- **Exercise prompt**: Without any pictures, print the lines below from the one that has "seta/gris (288 300)" through the one that has "151) 75 degrees clockwise", exactly and nothing else.

- **Provided material**:

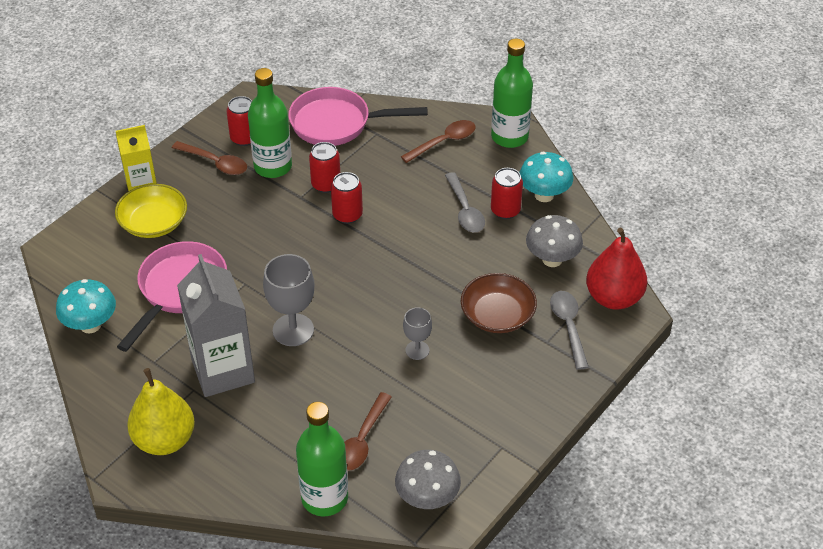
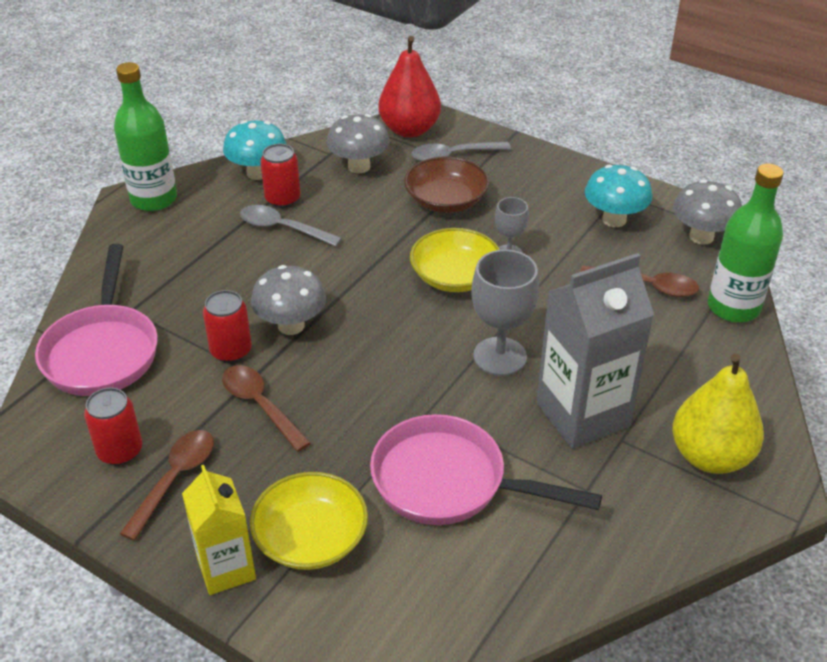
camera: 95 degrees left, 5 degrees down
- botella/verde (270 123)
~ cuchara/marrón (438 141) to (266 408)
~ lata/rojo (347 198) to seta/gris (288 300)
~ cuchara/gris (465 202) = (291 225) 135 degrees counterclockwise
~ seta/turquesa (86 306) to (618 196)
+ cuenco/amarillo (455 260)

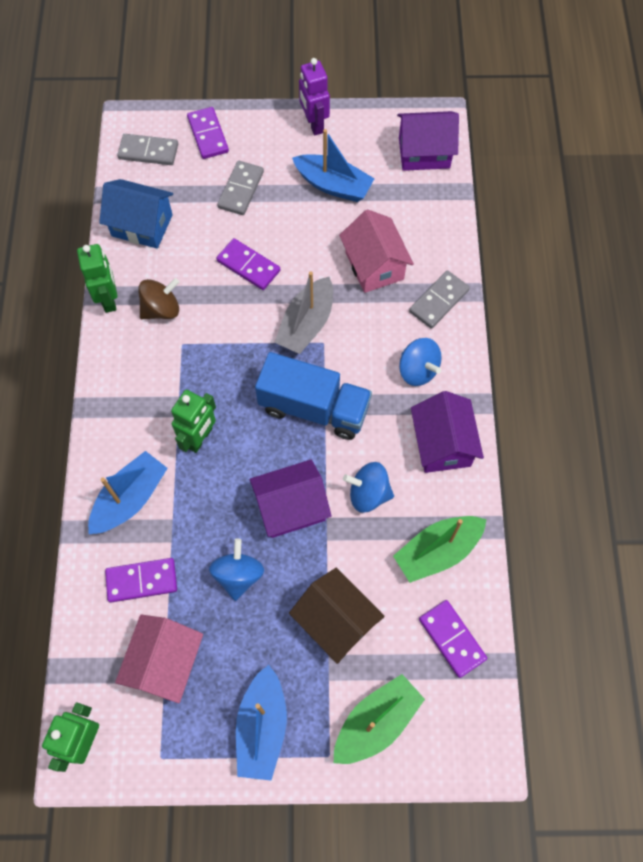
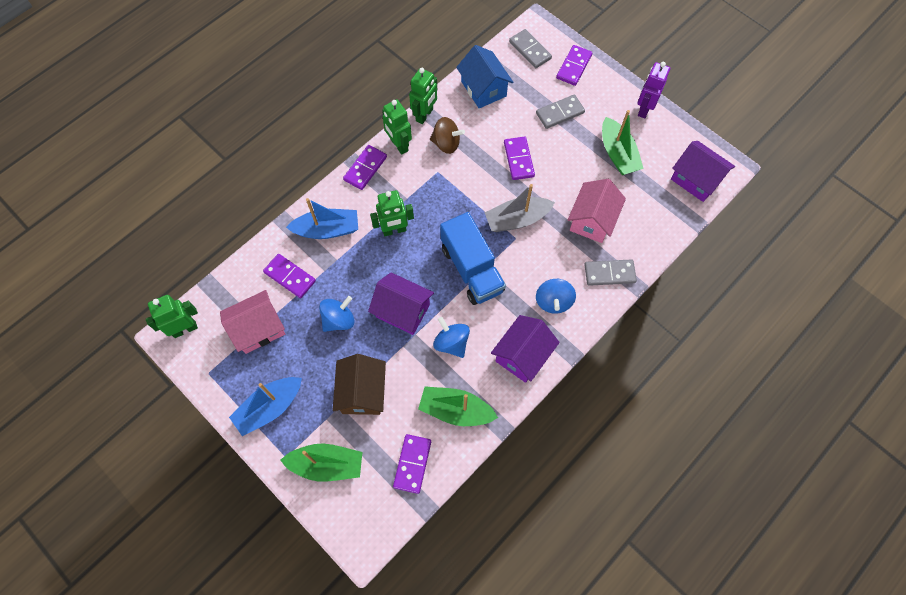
camera: 45 degrees right, 0 degrees up
~ barco/azul (333 165) to barco/verde (623 142)
+ robot/verde (397 127)
+ ficha de dominó/morado (365 167)

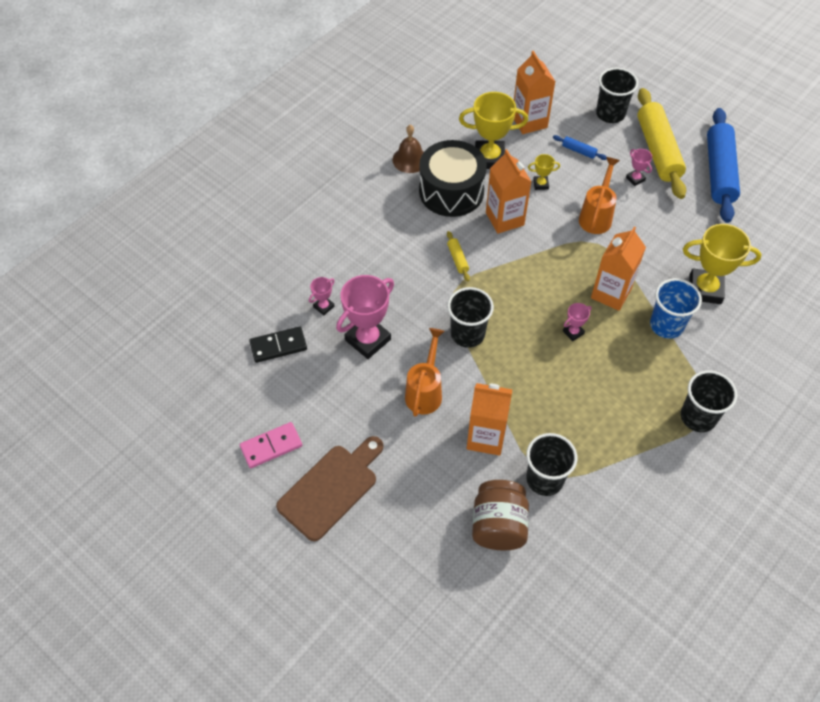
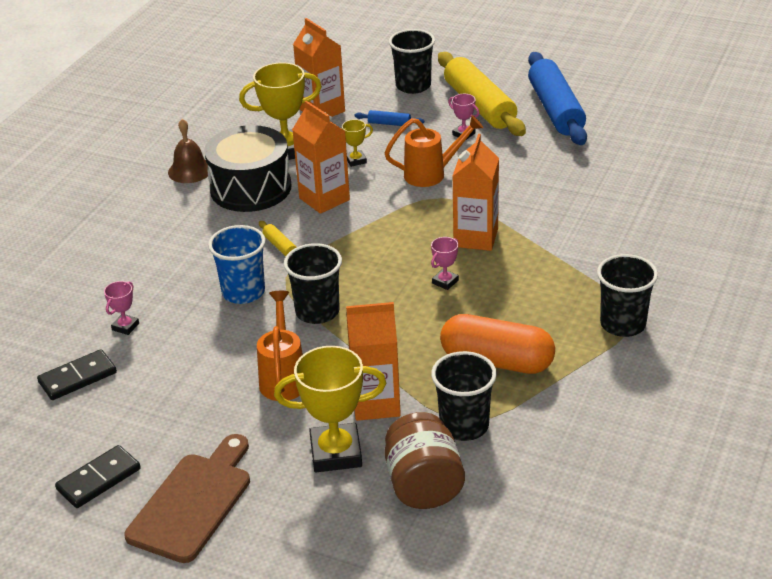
camera: 15 degrees left, 20 degrees down
~ regadera/naranja (599 195) = (434 151) 75 degrees clockwise
~ trofeo/amarillo (722 264) to (330 409)
- trofeo/rosa (365 317)
~ vaso/azul (676 308) to (237 264)
~ ficha de dominó/rosa (271 445) to ficha de dominó/negro (98 476)
+ cápsula/naranja (497 344)

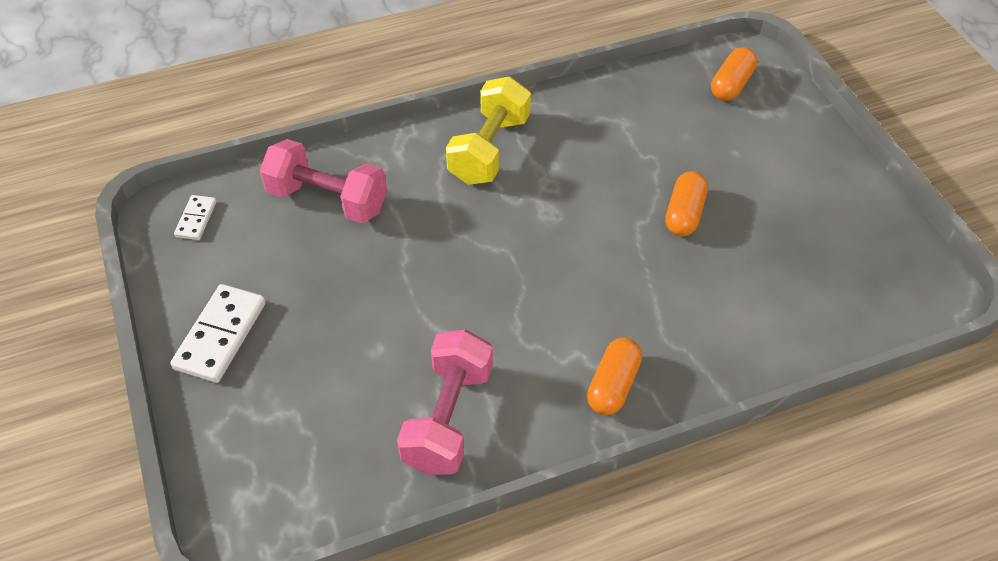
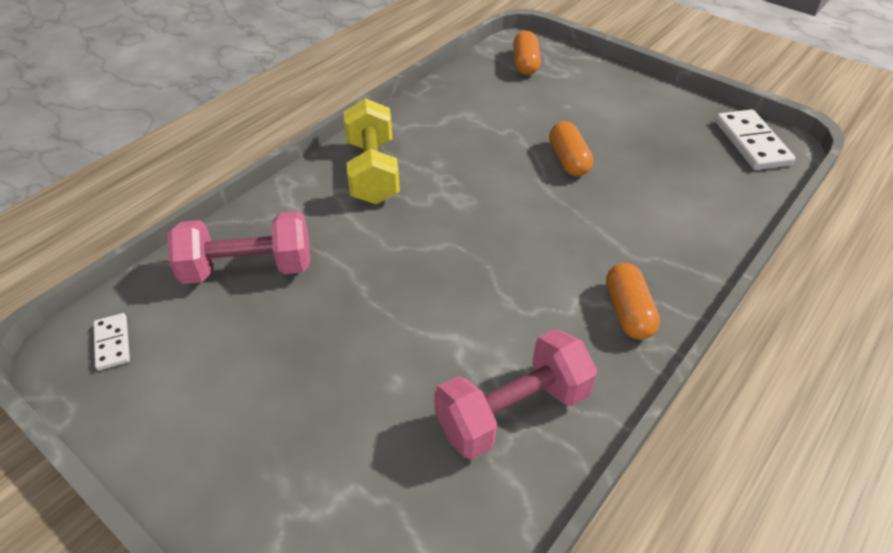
camera: 30 degrees left, 5 degrees down
~ ficha de dominó/blanco (218 333) to (755 139)
~ mancuerna/rosa (445 402) = (515 394) 75 degrees clockwise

- **Expected answer**:
~ lata/rojo (347 198) to seta/gris (288 300)
~ cuchara/gris (465 202) = (291 225) 135 degrees counterclockwise
~ seta/turquesa (86 306) to (618 196)
+ cuenco/amarillo (455 260)

camera: 45 degrees right, 0 degrees up
~ barco/azul (333 165) to barco/verde (623 142)
+ robot/verde (397 127)
+ ficha de dominó/morado (365 167)

camera: 15 degrees left, 20 degrees down
~ regadera/naranja (599 195) = (434 151) 75 degrees clockwise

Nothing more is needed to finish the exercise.